'''

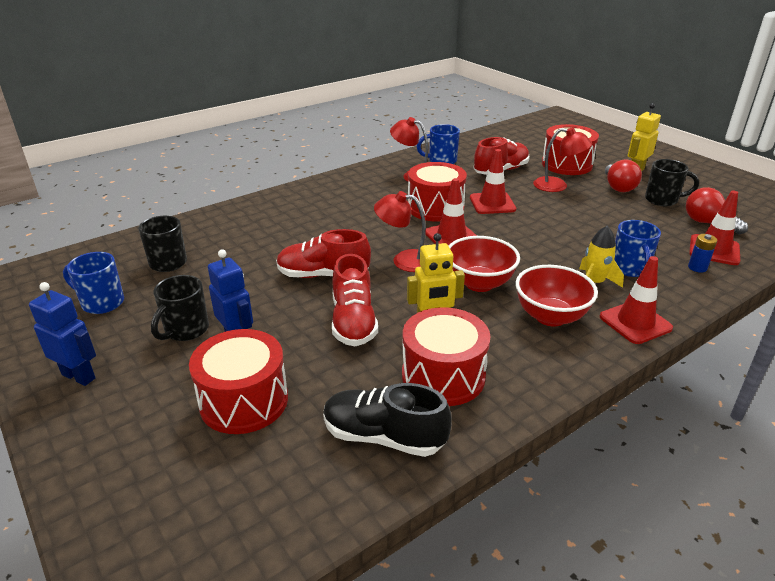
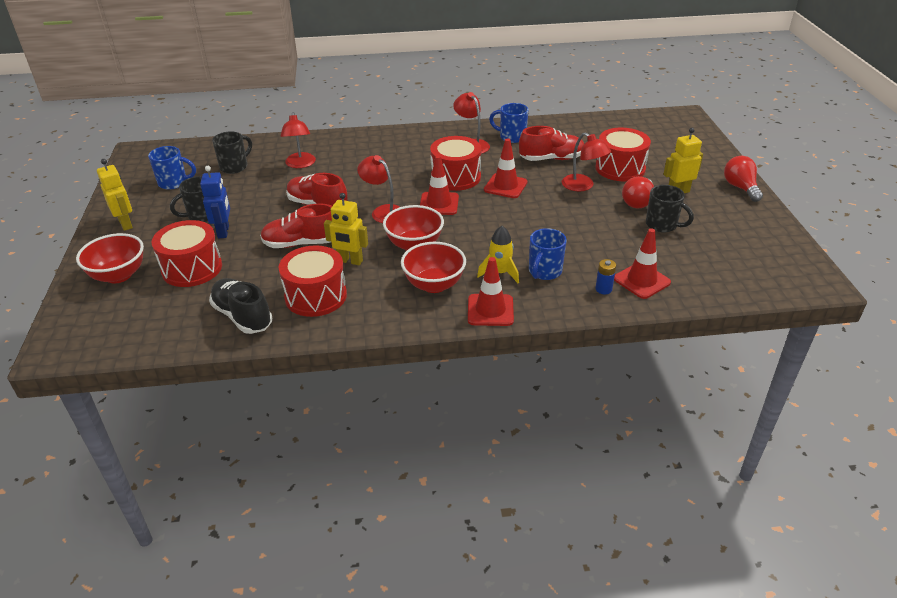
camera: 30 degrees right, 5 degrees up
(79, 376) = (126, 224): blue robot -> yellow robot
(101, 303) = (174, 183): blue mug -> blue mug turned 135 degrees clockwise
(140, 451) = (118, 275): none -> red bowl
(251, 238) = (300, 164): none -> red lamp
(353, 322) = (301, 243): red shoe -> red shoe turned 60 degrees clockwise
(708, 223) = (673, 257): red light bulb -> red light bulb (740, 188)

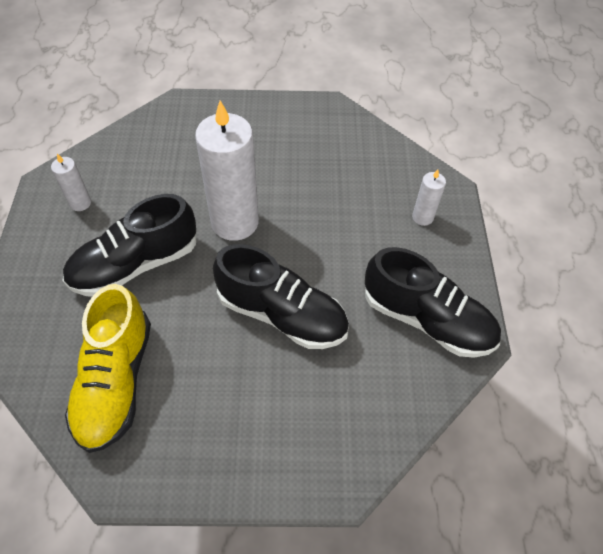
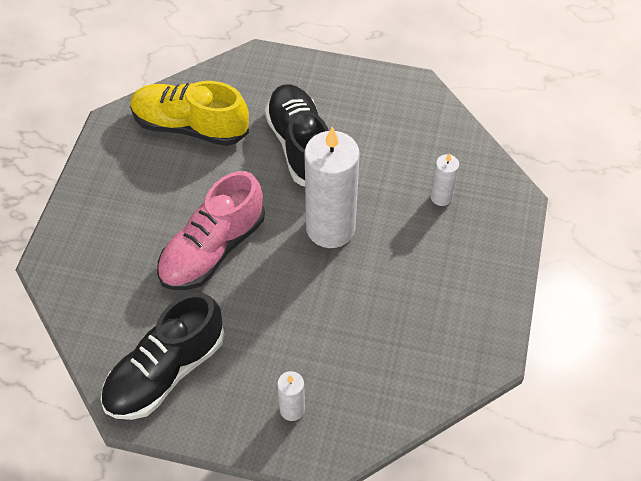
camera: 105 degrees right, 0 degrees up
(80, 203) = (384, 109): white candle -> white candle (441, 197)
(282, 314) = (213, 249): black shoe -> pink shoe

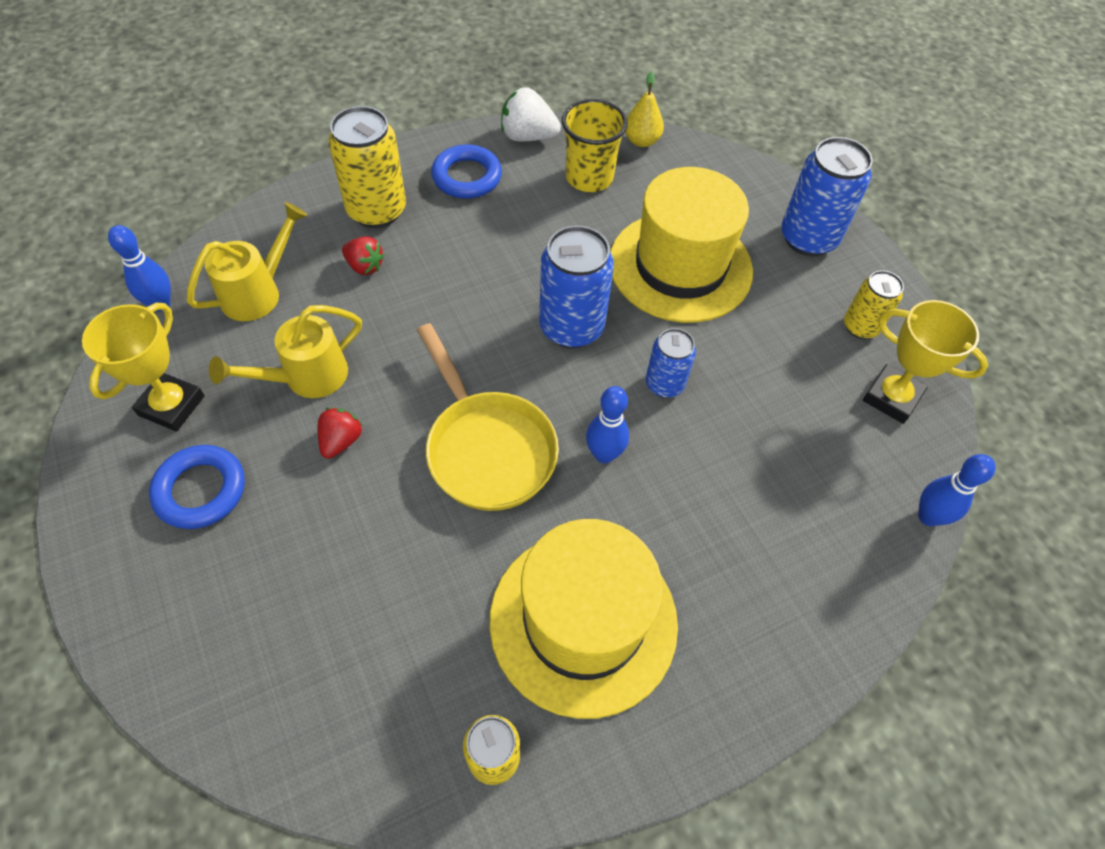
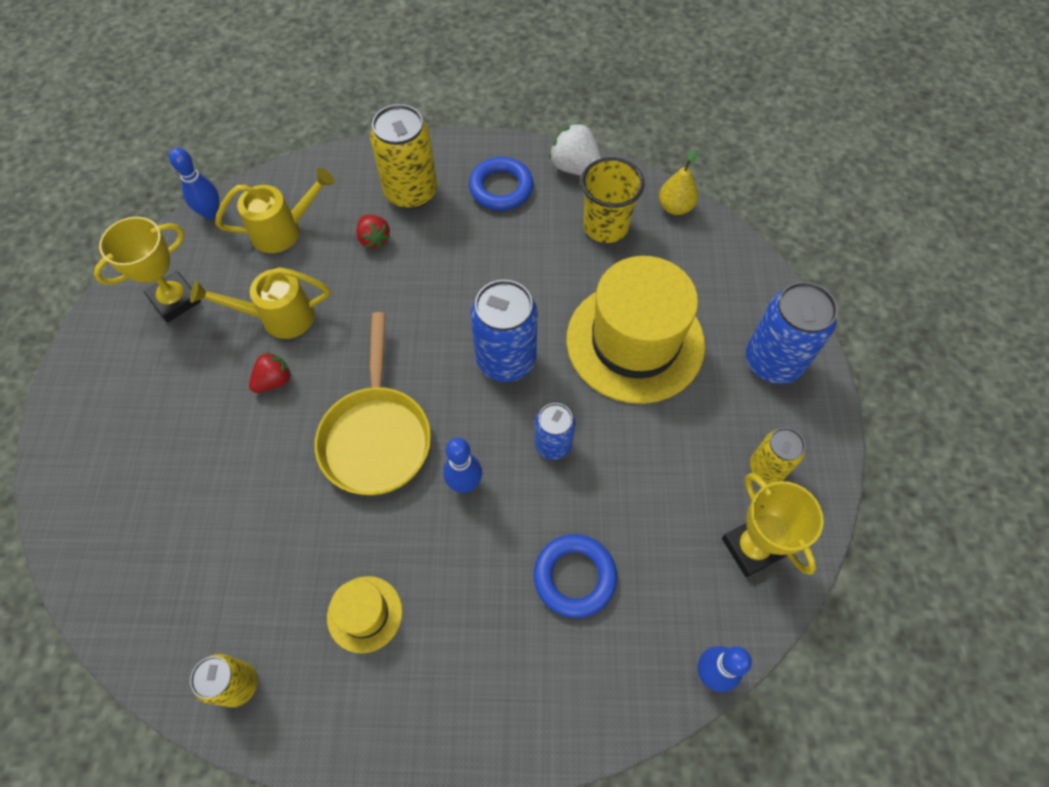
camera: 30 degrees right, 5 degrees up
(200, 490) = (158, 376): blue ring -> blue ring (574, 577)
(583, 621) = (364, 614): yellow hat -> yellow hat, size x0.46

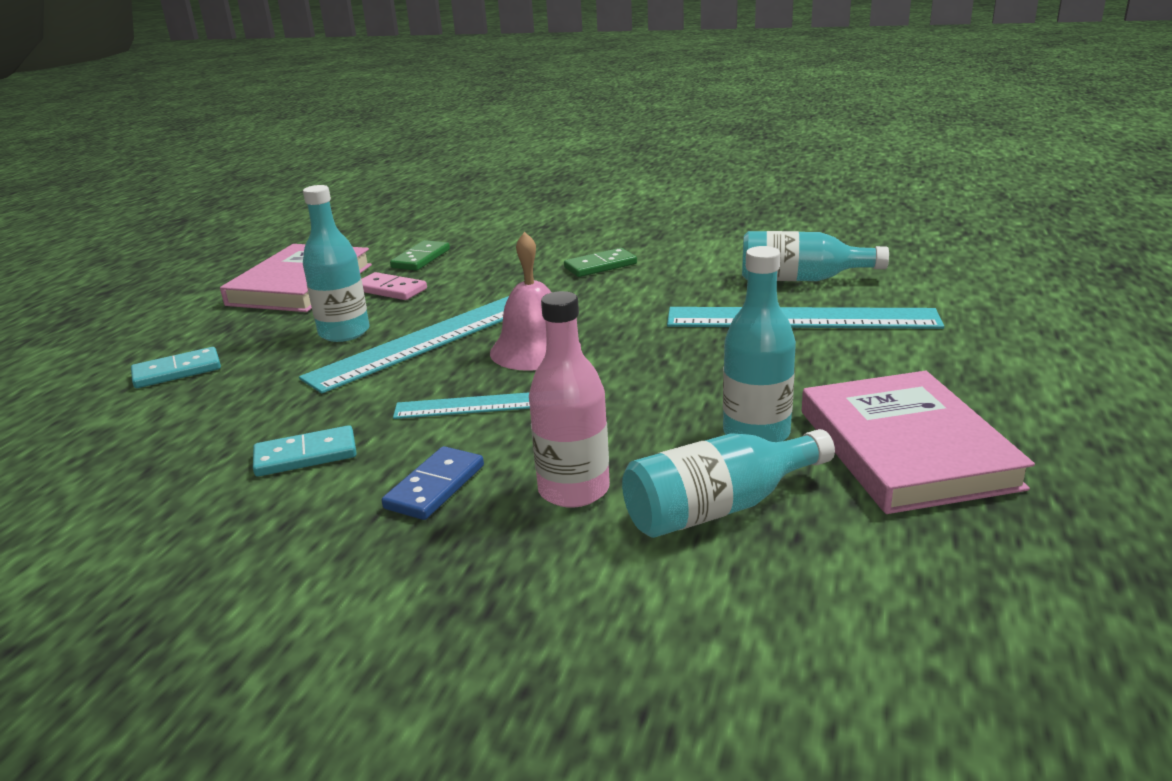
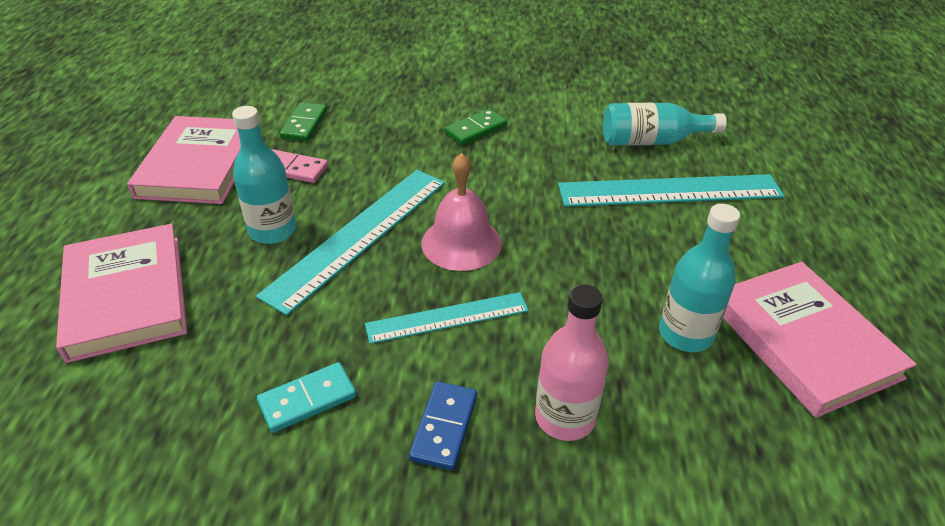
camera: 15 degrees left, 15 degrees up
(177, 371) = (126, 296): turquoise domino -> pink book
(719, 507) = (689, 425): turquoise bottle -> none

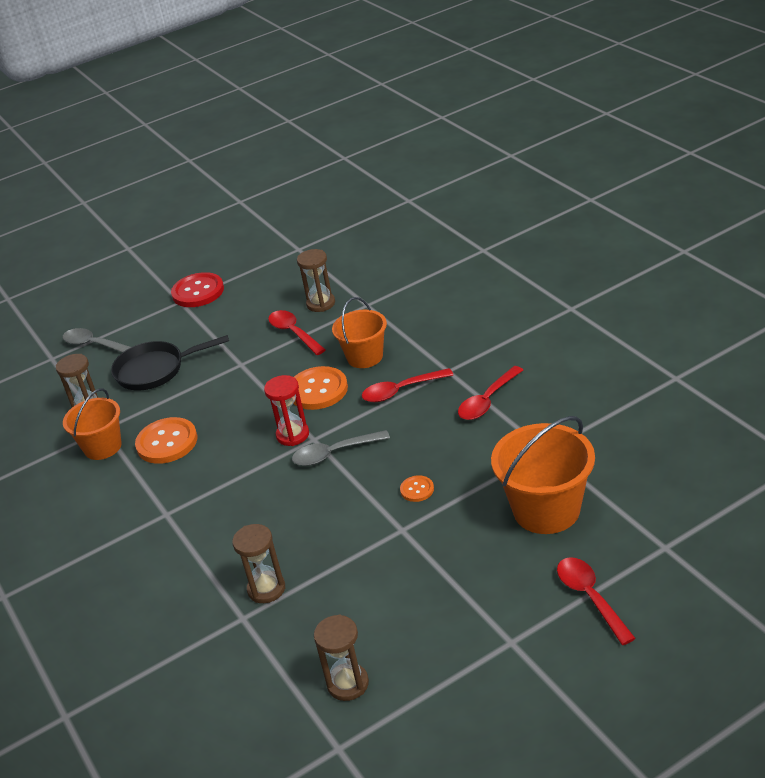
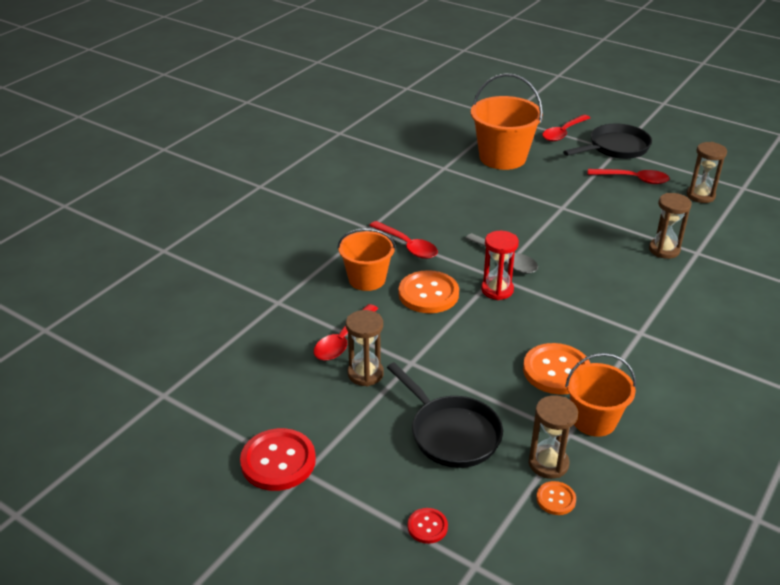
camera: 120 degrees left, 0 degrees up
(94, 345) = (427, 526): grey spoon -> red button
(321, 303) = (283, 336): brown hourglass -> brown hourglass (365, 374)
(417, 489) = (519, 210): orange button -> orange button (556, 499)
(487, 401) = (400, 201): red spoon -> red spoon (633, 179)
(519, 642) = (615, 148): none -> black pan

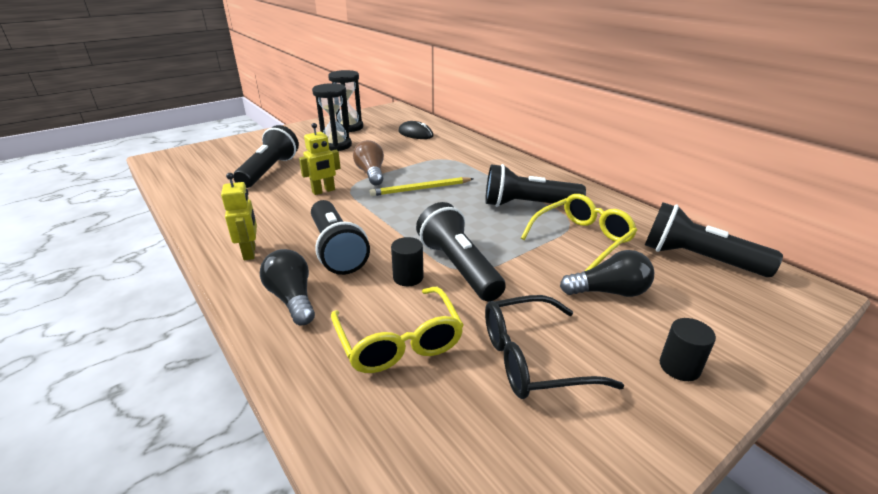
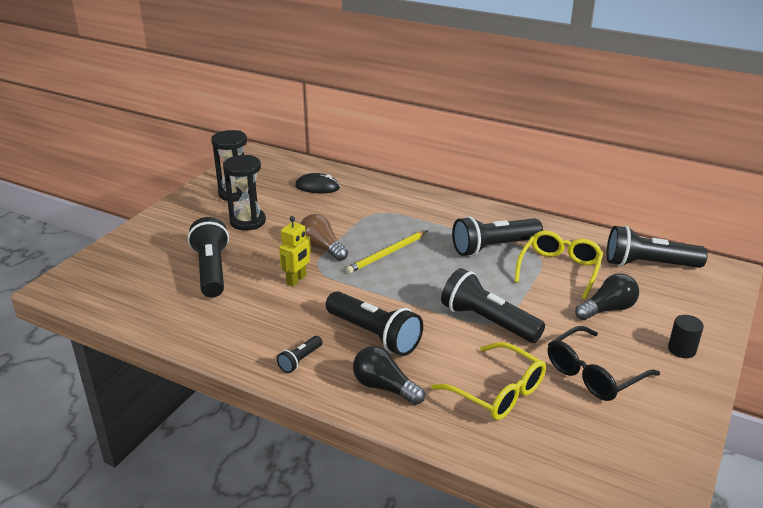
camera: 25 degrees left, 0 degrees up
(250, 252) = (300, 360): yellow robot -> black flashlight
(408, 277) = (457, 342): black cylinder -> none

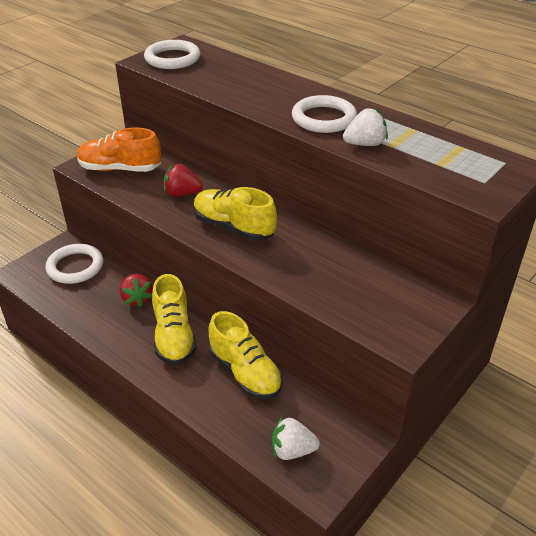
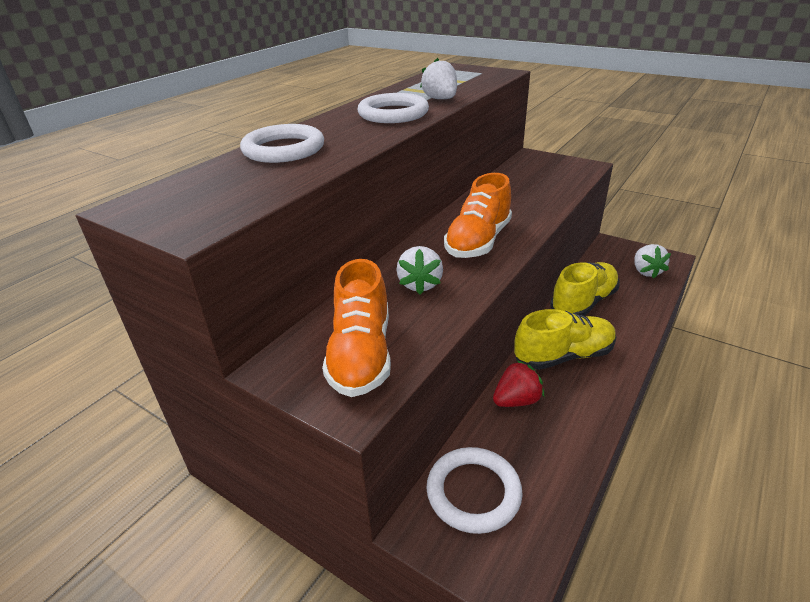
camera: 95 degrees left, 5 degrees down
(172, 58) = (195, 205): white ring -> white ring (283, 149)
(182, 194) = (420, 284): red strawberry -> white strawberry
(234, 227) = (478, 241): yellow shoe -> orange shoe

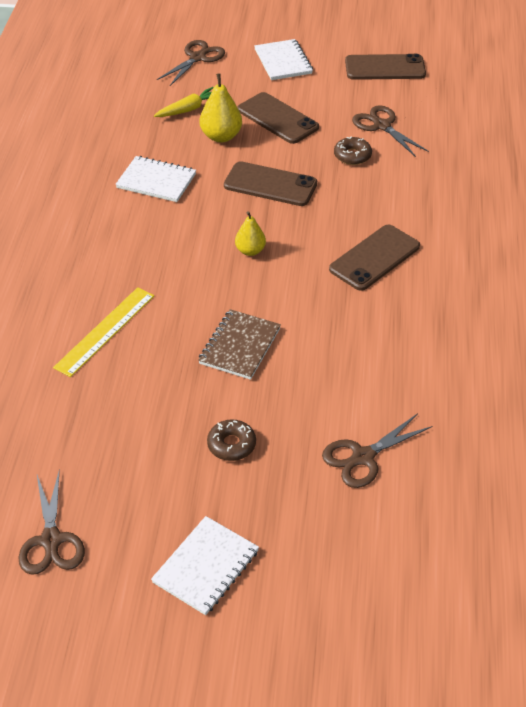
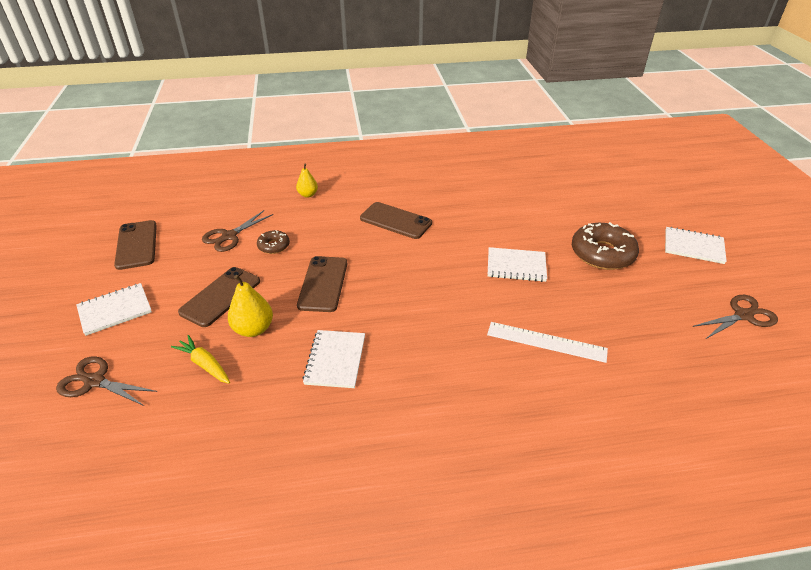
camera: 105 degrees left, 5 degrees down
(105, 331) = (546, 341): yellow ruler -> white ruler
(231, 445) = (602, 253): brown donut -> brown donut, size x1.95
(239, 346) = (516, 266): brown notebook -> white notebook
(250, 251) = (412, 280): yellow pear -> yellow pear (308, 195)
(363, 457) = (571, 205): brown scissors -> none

'''

## [Work instructions]
Only the lines of the listing above from the one with "(250, 252) = (300, 360): yellow" through the one with "(172, 58) = (195, 205): white" should be output, exactly, with both ends kept and pictures left out.

## [Solution]
(250, 252) = (300, 360): yellow robot -> black flashlight
(408, 277) = (457, 342): black cylinder -> none

camera: 95 degrees left, 5 degrees down
(172, 58) = (195, 205): white ring -> white ring (283, 149)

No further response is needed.